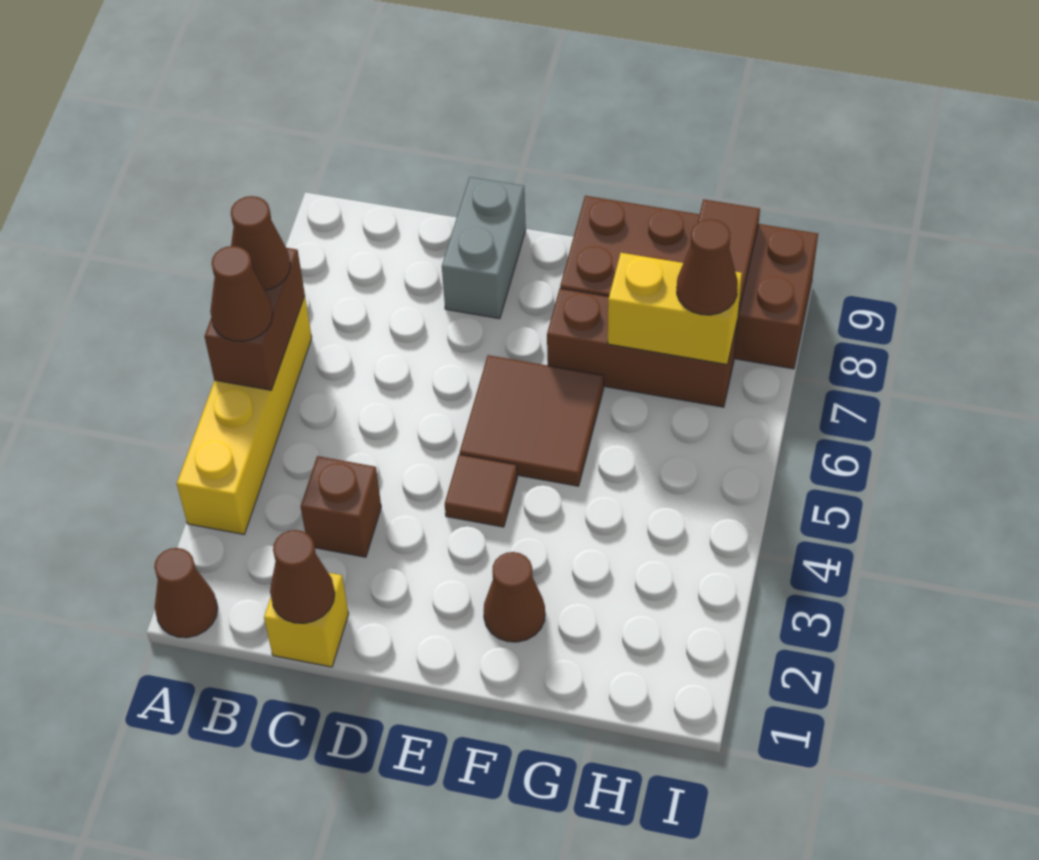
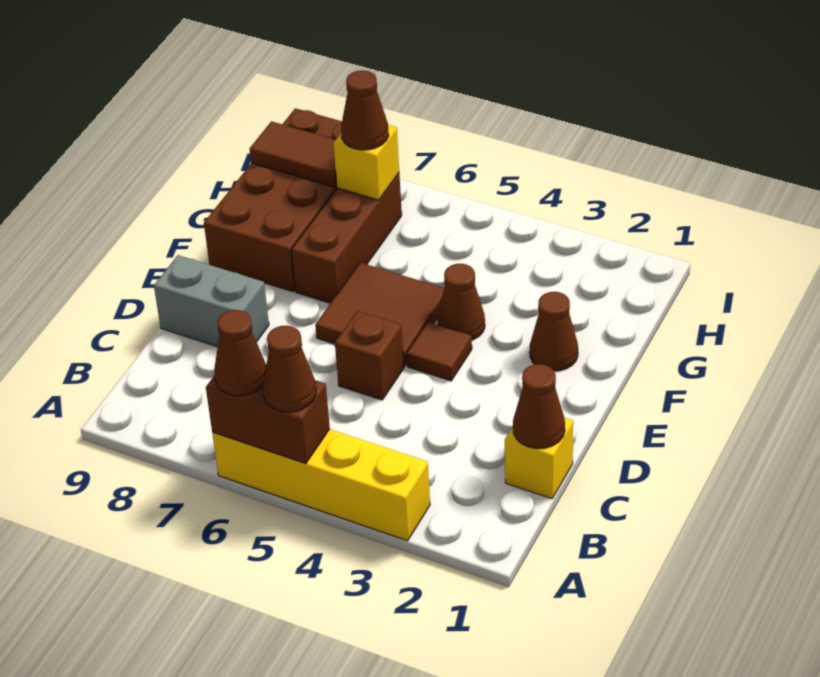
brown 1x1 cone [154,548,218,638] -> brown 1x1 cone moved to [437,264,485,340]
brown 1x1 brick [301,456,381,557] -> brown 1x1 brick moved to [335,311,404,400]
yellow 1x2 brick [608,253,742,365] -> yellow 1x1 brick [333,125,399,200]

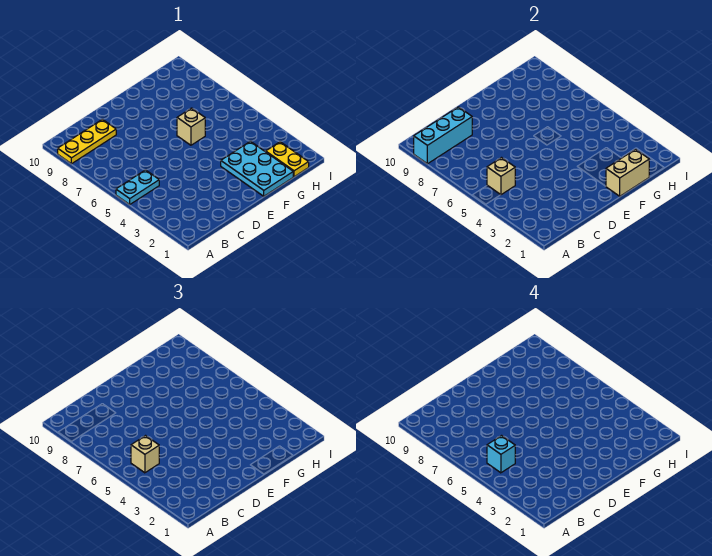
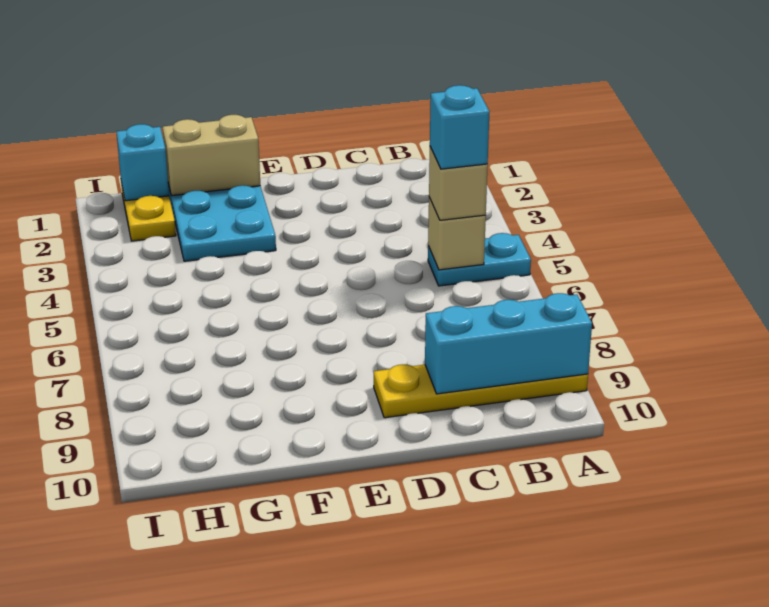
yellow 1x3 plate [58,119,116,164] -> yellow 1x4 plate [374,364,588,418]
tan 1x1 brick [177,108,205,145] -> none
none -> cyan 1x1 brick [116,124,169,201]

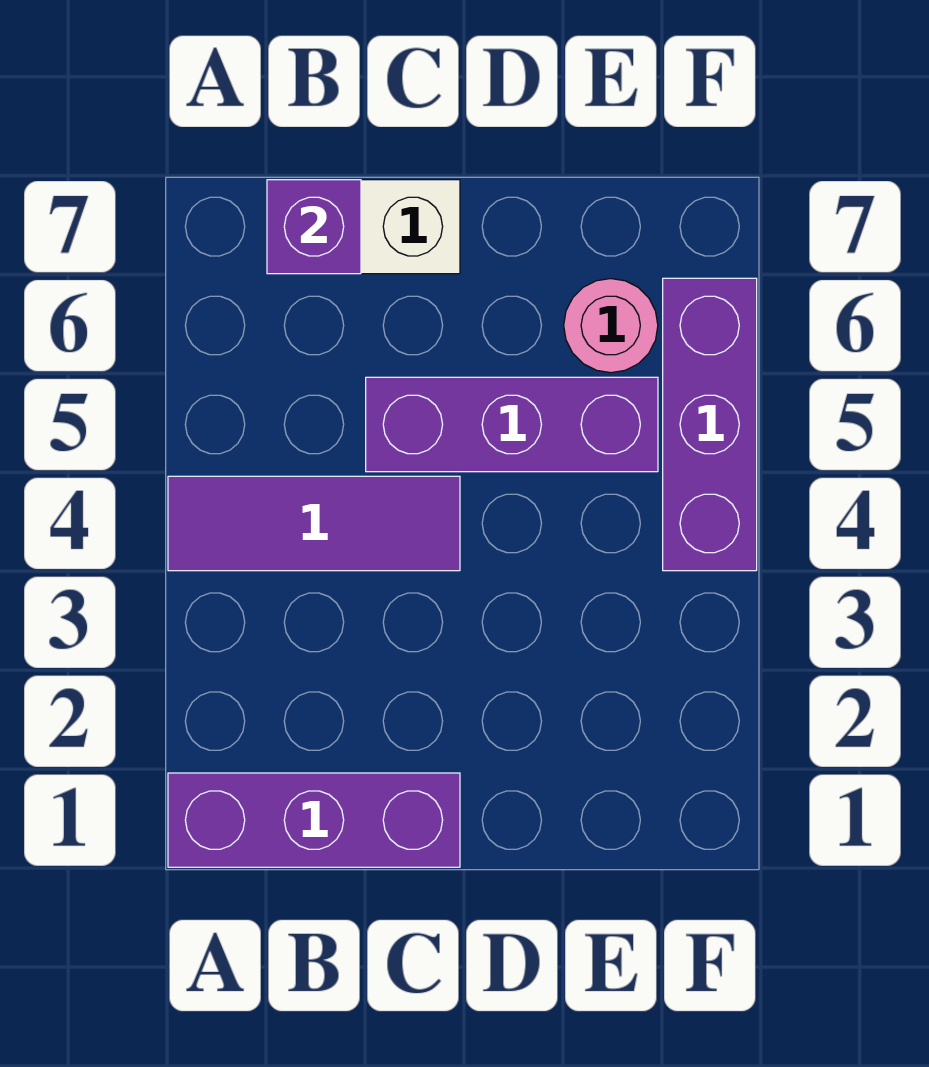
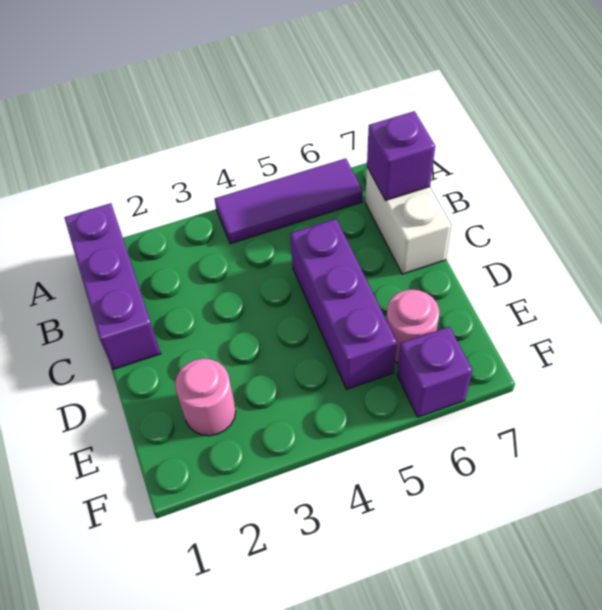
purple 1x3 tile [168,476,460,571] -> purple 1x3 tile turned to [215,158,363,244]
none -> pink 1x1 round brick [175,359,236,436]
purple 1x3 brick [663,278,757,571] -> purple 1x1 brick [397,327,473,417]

# # #

## EXERCISE AIM
Return all material verbatim, pictures omitted.

## WRITTEN SOLUTION
brown 1x1 cone [154,548,218,638] -> brown 1x1 cone moved to [437,264,485,340]
brown 1x1 brick [301,456,381,557] -> brown 1x1 brick moved to [335,311,404,400]
yellow 1x2 brick [608,253,742,365] -> yellow 1x1 brick [333,125,399,200]

yellow 1x3 plate [58,119,116,164] -> yellow 1x4 plate [374,364,588,418]
tan 1x1 brick [177,108,205,145] -> none
none -> cyan 1x1 brick [116,124,169,201]

purple 1x3 tile [168,476,460,571] -> purple 1x3 tile turned to [215,158,363,244]
none -> pink 1x1 round brick [175,359,236,436]
purple 1x3 brick [663,278,757,571] -> purple 1x1 brick [397,327,473,417]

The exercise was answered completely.